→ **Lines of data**
>> Begin
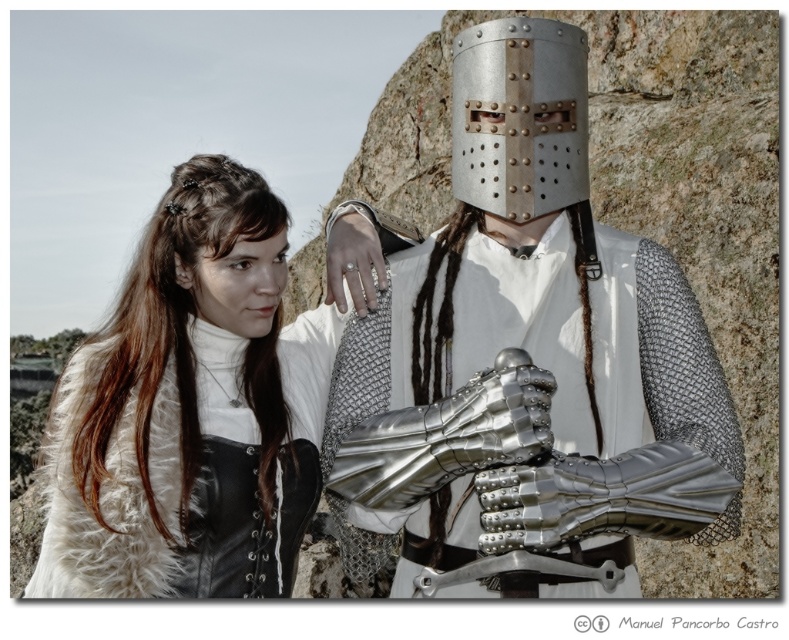
You are a knight standing at the center of a medieval battlefield. You see the metallic chainmail armor at center and the white fur vest at upper left. Your commander orders you to retrieve the fur vest first. Can you reach it before the enemy reaches the armor? The enemy is approaching the armor from the opposite direction at a speed of 5 feet per second. You can move at 10 feet per second. How much time do you have before the enemy reaches the armor?

The metallic chainmail armor at center is 30.72 feet away from the white fur vest at upper left. To determine the time, first calculate the distance between you and the fur vest. Since you are at the center, the distance to the fur vest is half of 30.72 feet, which is 15.36 feet. At your speed of 10 feet per second, it takes 1.536 seconds to reach the fur vest. The enemy is moving towards the armor at 5 feet per second. The distance between you and the armor is also 15.36 feet, so the enemy needs 3.072 to 1

You are an archer positioned at point A and need to shoot an arrow towards point B. The two points are located at coordinates point A at (357, 476) and point B at (234, 417). Based on the scene description, which point is closer to you, point A or point B?

Point A at (357, 476) is closer to the viewer than point B at (234, 417).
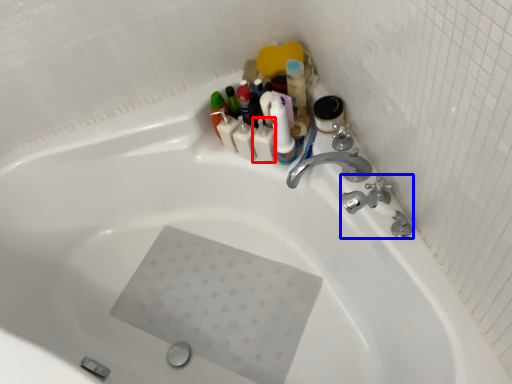
Question: Which of the following is the farthest to the observer, toiletry (highlighted by a red box) or plumbing fixture (highlighted by a blue box)?

Choices:
 (A) toiletry
 (B) plumbing fixture

Answer: (A)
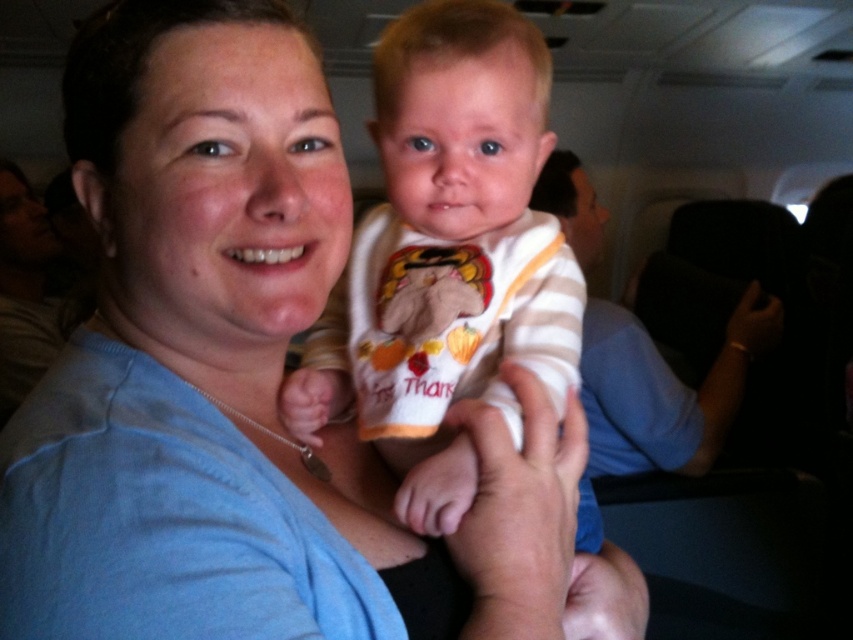
You are a flight attendant on an airplane. You need to hand a toy to the baby. The toy is currently placed on the tray table of the blue cotton shirt at center. To reach the toy, do you need to move to the left or right side of the striped fabric baby at center?

The blue cotton shirt at center is to the left of the striped fabric baby at center, so to reach the toy on the blue cotton shirt at center, you need to move to the left side of the striped fabric baby at center.

You are a flight attendant preparing to serve drinks. You need to hand a bottle to the striped fabric baby at center, but there is a blue cotton shirt at center in the way. Can you reach the baby without moving the shirt?

The blue cotton shirt at center is in front of striped fabric baby at center, so the flight attendant cannot reach the baby without moving the shirt.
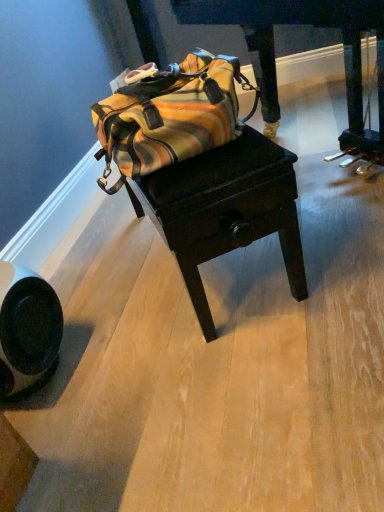
Question: Can you confirm if dark wood drawer at center is shorter than striped canvas duffel bag at center?

Choices:
 (A) no
 (B) yes

Answer: (A)

Question: Does dark wood drawer at center appear on the left side of striped canvas duffel bag at center?

Choices:
 (A) no
 (B) yes

Answer: (A)

Question: Is dark wood drawer at center in contact with striped canvas duffel bag at center?

Choices:
 (A) no
 (B) yes

Answer: (A)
>> End
→ **GIVEN TASK**
Please reproduce the records above verbatim from their start through the line containing "Point A at (357, 476) is", inclusive, without the pictures.

→ **FINAL ANSWER**
You are a knight standing at the center of a medieval battlefield. You see the metallic chainmail armor at center and the white fur vest at upper left. Your commander orders you to retrieve the fur vest first. Can you reach it before the enemy reaches the armor? The enemy is approaching the armor from the opposite direction at a speed of 5 feet per second. You can move at 10 feet per second. How much time do you have before the enemy reaches the armor?

The metallic chainmail armor at center is 30.72 feet away from the white fur vest at upper left. To determine the time, first calculate the distance between you and the fur vest. Since you are at the center, the distance to the fur vest is half of 30.72 feet, which is 15.36 feet. At your speed of 10 feet per second, it takes 1.536 seconds to reach the fur vest. The enemy is moving towards the armor at 5 feet per second. The distance between you and the armor is also 15.36 feet, so the enemy needs 3.072 to 1

You are an archer positioned at point A and need to shoot an arrow towards point B. The two points are located at coordinates point A at (357, 476) and point B at (234, 417). Based on the scene description, which point is closer to you, point A or point B?

Point A at (357, 476) is closer to the viewer than point B at (234, 417).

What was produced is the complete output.